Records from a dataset
┌──

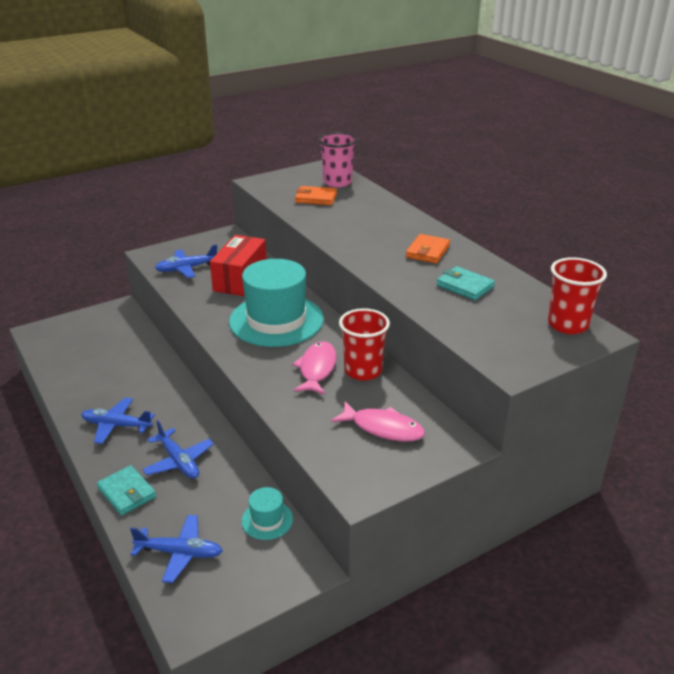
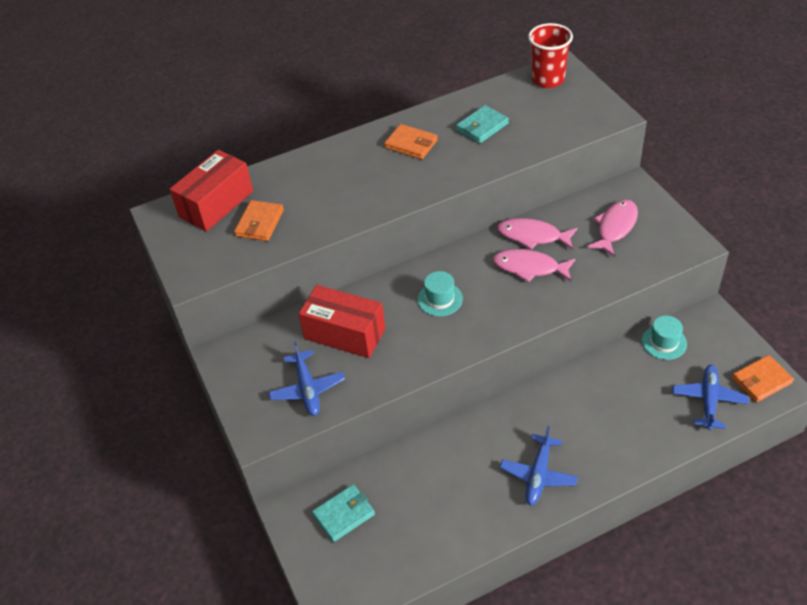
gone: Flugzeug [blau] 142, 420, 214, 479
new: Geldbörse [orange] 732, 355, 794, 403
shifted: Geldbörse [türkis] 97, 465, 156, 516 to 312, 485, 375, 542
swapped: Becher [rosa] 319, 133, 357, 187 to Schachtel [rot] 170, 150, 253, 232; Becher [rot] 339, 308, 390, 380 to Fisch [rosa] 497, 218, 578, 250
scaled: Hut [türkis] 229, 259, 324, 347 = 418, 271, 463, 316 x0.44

└──

- Problem description -
Keep the pictures out while you retype all of the data above exactly as it appears.

- Task solution -
gone: Flugzeug [blau] 142, 420, 214, 479
new: Geldbörse [orange] 732, 355, 794, 403
shifted: Geldbörse [türkis] 97, 465, 156, 516 to 312, 485, 375, 542
swapped: Becher [rosa] 319, 133, 357, 187 to Schachtel [rot] 170, 150, 253, 232; Becher [rot] 339, 308, 390, 380 to Fisch [rosa] 497, 218, 578, 250
scaled: Hut [türkis] 229, 259, 324, 347 = 418, 271, 463, 316 x0.44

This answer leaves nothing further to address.